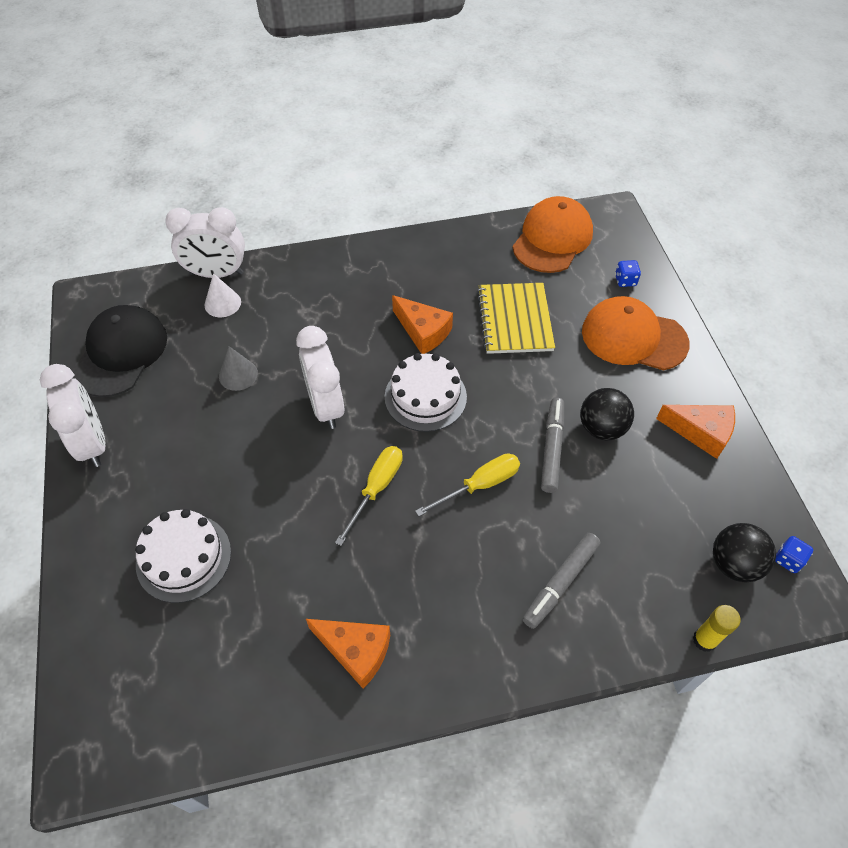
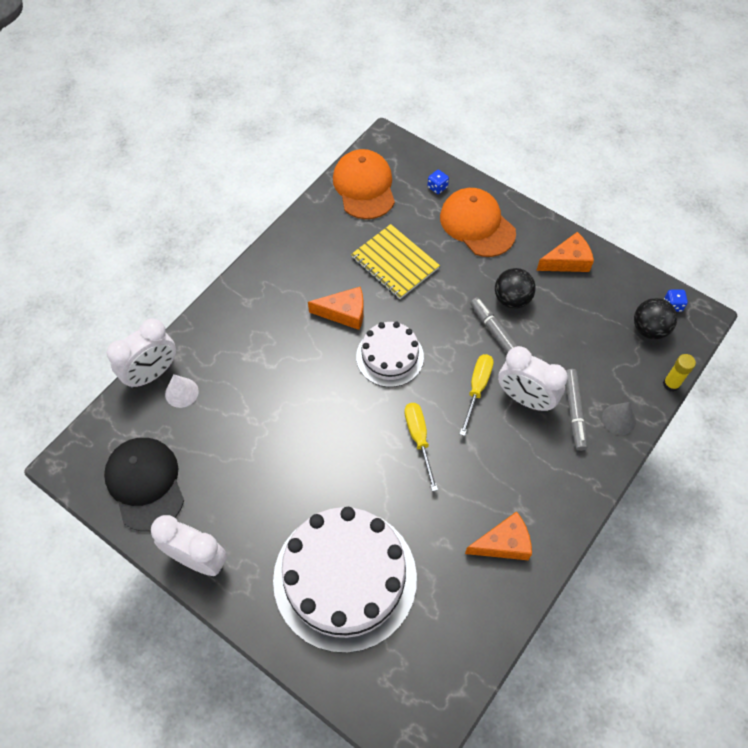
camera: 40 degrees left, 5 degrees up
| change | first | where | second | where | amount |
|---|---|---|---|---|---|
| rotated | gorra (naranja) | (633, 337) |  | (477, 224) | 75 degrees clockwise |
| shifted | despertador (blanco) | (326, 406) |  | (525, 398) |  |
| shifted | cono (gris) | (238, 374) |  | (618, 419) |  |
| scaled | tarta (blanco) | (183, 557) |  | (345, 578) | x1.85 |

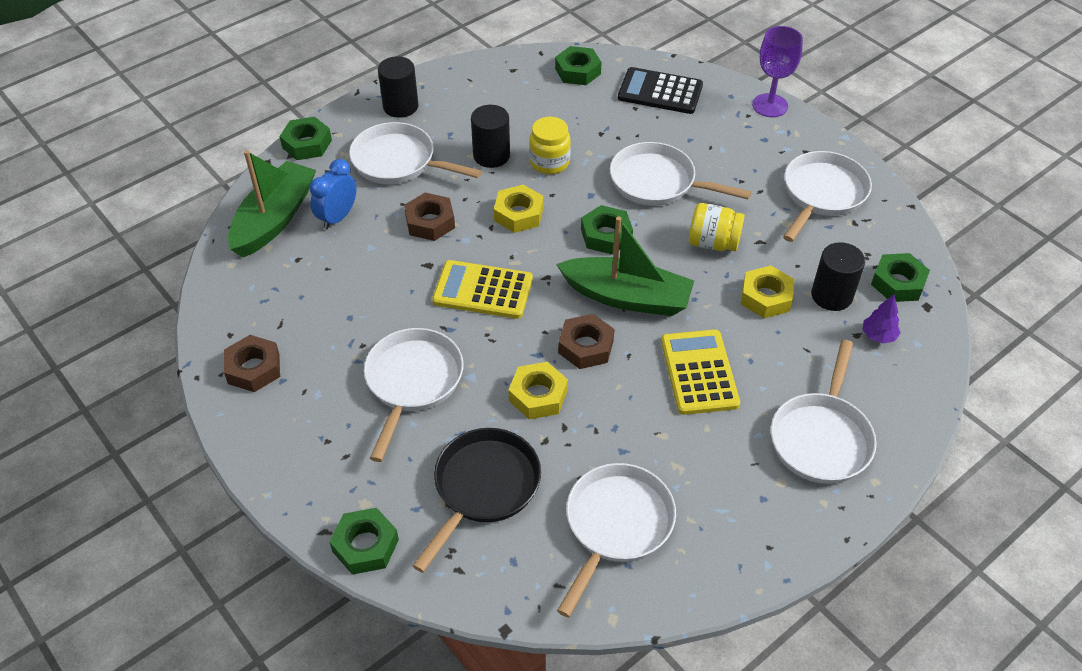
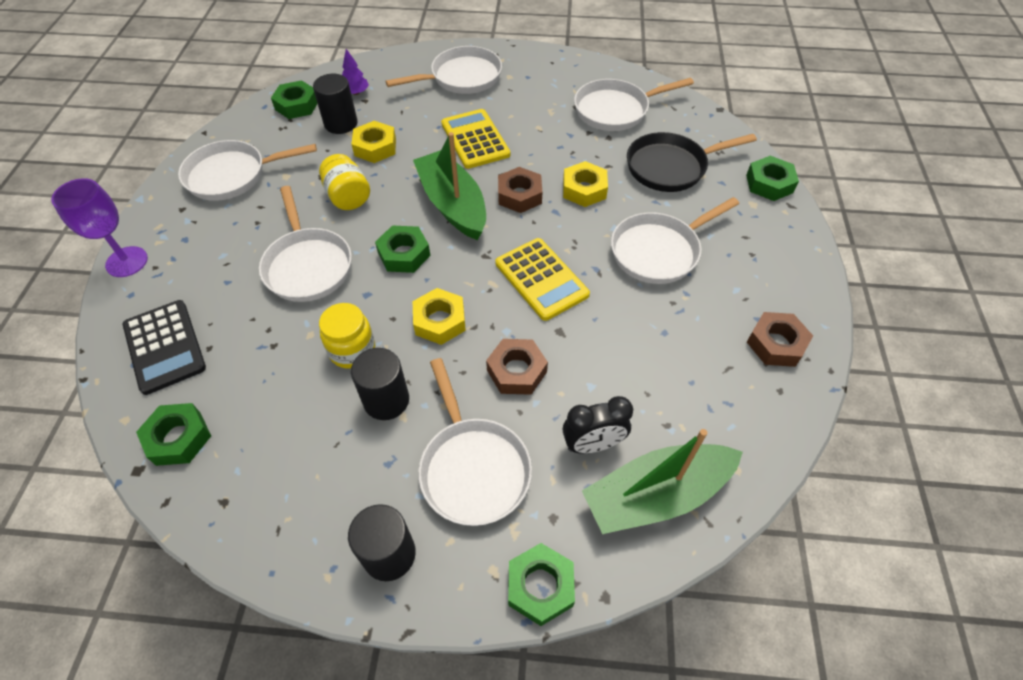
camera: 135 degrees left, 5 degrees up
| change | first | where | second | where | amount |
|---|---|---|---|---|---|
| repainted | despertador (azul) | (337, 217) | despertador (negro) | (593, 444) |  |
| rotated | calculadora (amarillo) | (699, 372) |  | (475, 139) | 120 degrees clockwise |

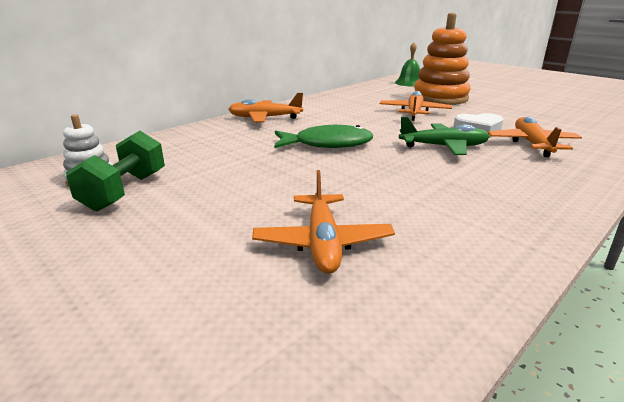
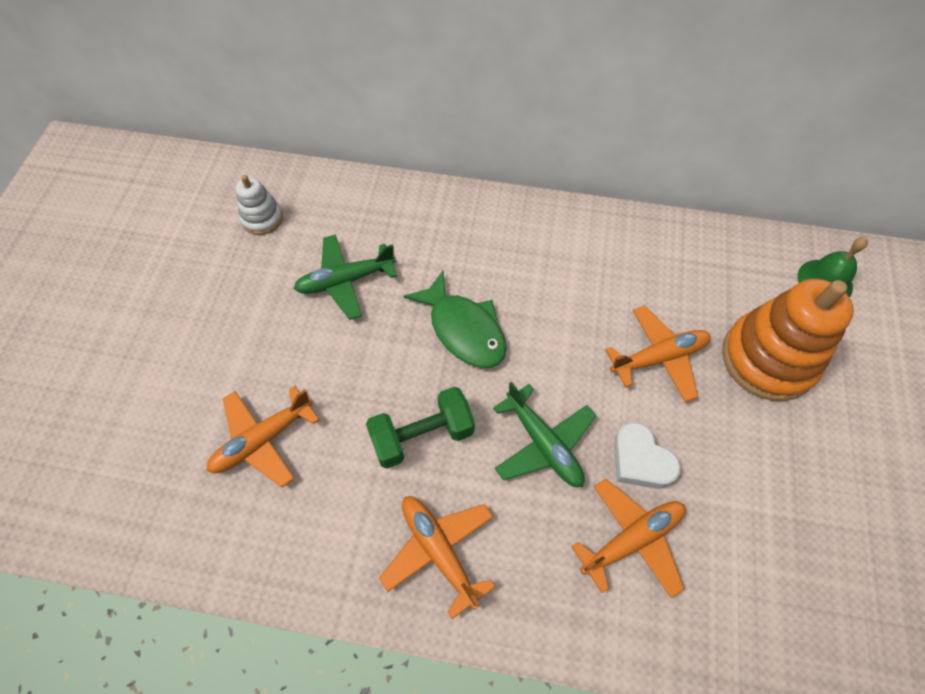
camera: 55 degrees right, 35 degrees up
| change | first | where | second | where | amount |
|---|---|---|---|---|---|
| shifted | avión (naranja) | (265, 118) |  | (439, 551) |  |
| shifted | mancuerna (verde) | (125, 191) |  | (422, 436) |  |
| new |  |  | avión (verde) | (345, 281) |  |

* [GOAL OF THE EXERCISE]: Word for word, give again the lines from the first entry to the line with "shifted | cono", inclusive. Exclude the pictures.

* [RESPONSE AREA]:
camera: 40 degrees left, 5 degrees up
| change | first | where | second | where | amount |
|---|---|---|---|---|---|
| rotated | gorra (naranja) | (633, 337) |  | (477, 224) | 75 degrees clockwise |
| shifted | despertador (blanco) | (326, 406) |  | (525, 398) |  |
| shifted | cono (gris) | (238, 374) |  | (618, 419) |  |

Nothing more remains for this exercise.